↓↓↓
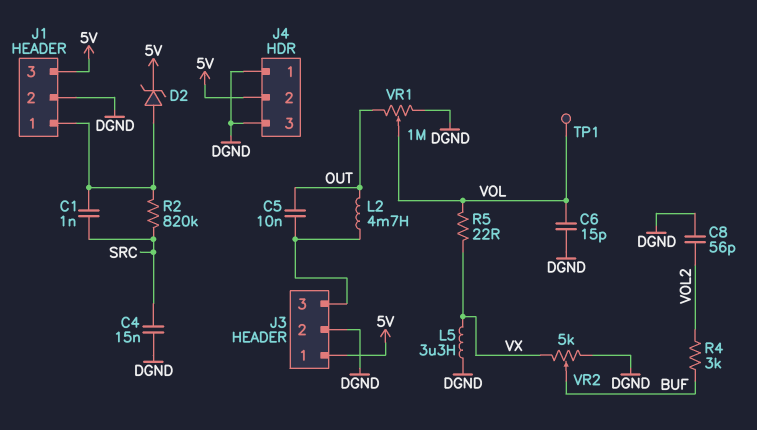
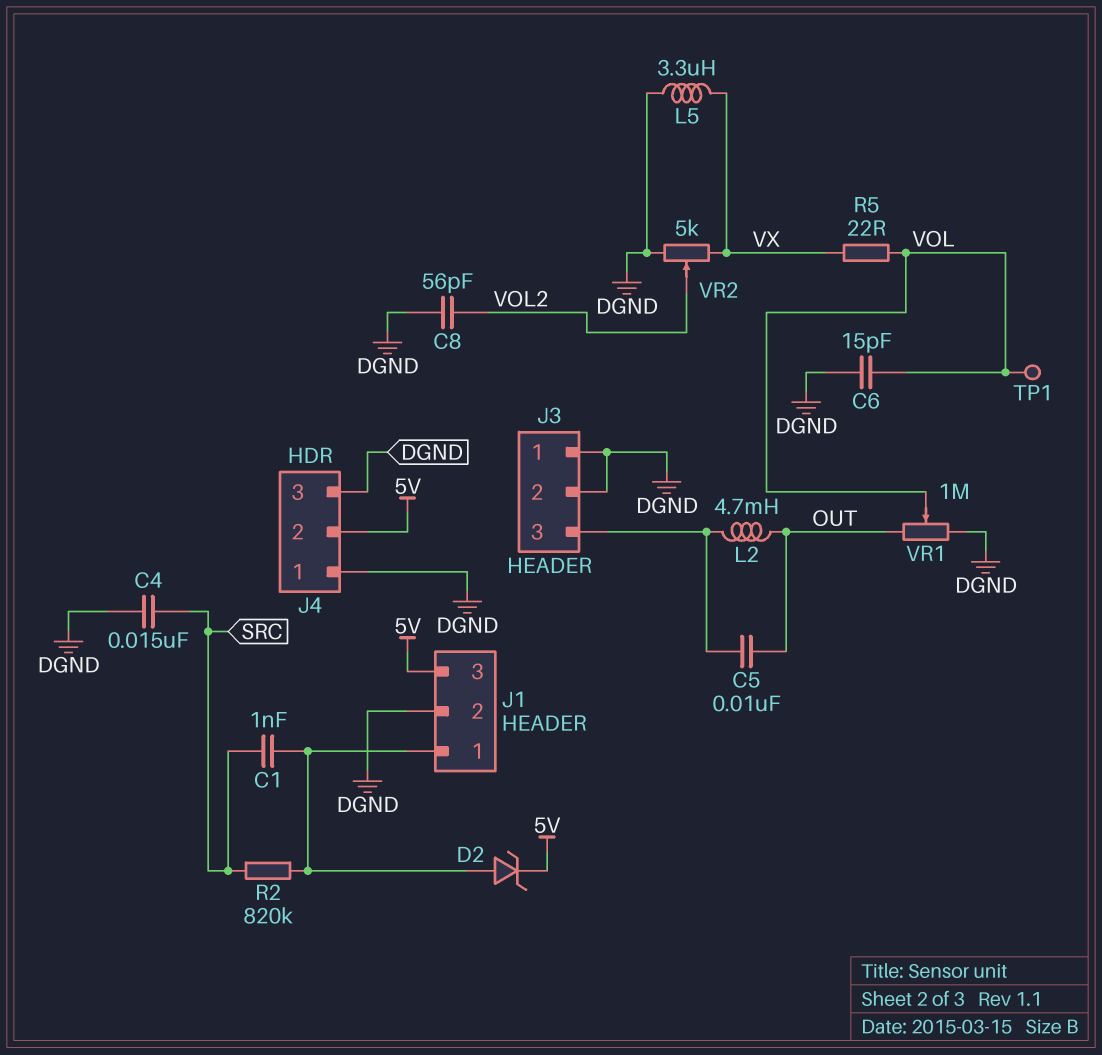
J3 pin 1: 5V -> DGND
R4: 3k (BUF, VOL2) -> none
VR2: 5k (DGND, VX, wiper BUF) -> 5k (DGND, VX, wiper VOL2)

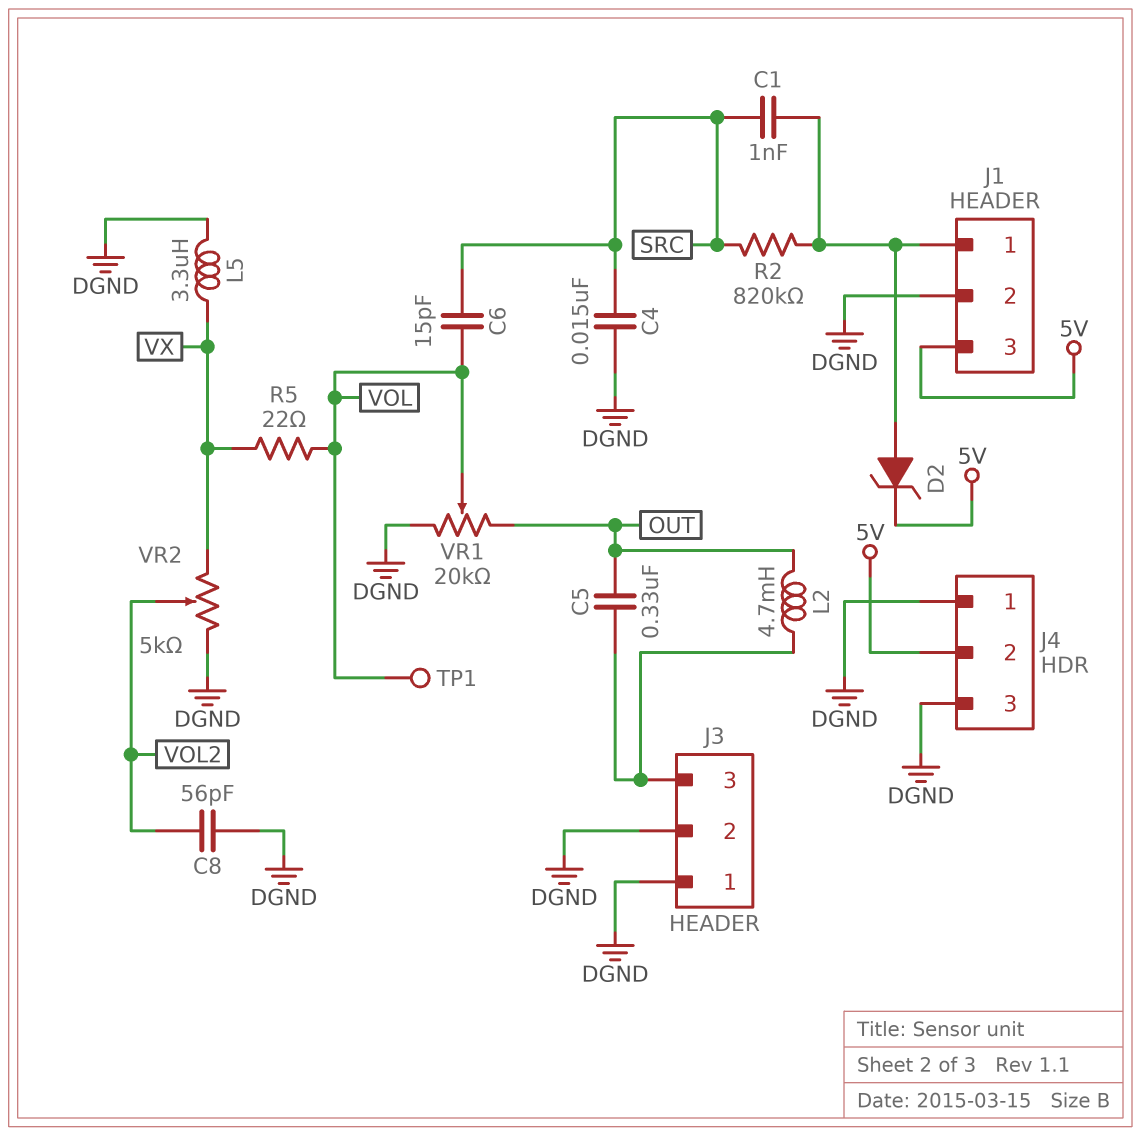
C5: 10nF (J3/3, OUT) -> 330nF (J3/3, OUT)
C6: 15pF (DGND, VOL) -> 15pF (SRC, VOL)
VR1: 1M (DGND, OUT, wiper VOL) -> 20k (DGND, OUT, wiper VOL)

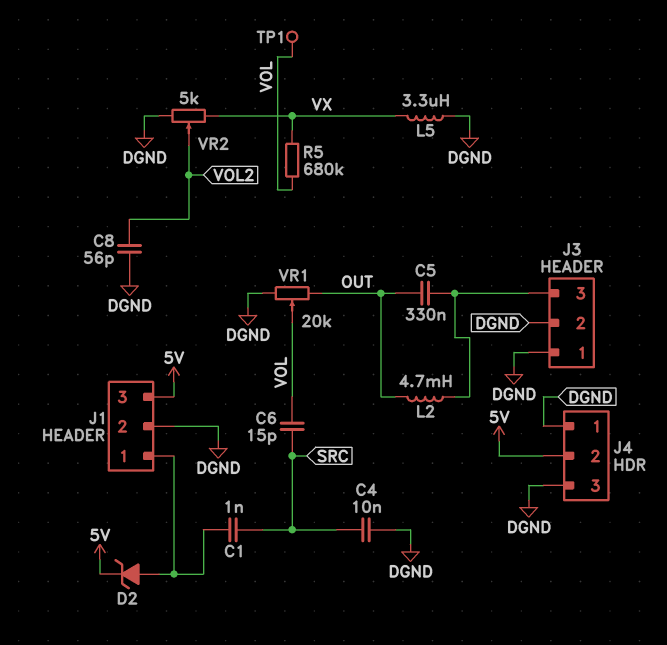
C4: 15nF (DGND, SRC) -> 10nF (DGND, SRC)
R2: 820k (J1/1, SRC) -> none
R5: 22 (VOL, VX) -> 680k (VOL, VX)

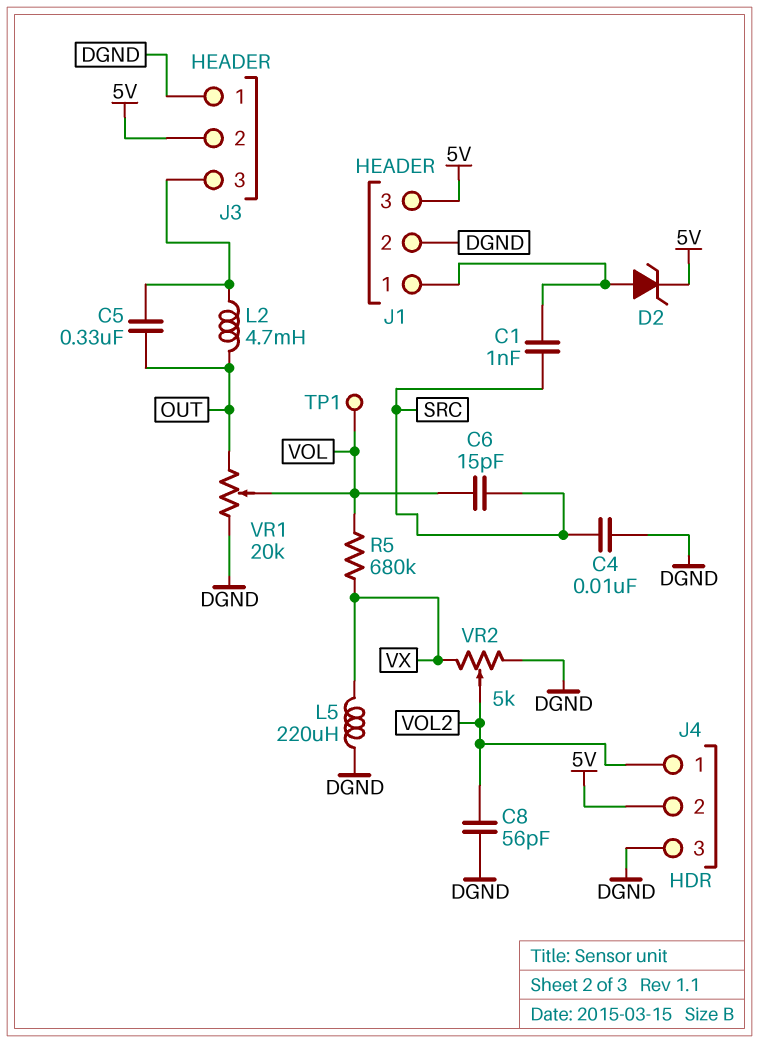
J3 pin 2: DGND -> 5V
J4 pin 1: DGND -> VOL2
L5: 3.3uH (DGND, VX) -> 220uH (DGND, VX)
↑↑↑
▸ Exercise aim:
How many lines of these entries contain "none"? Answer with the number and nothing else.

▸ Response below:
2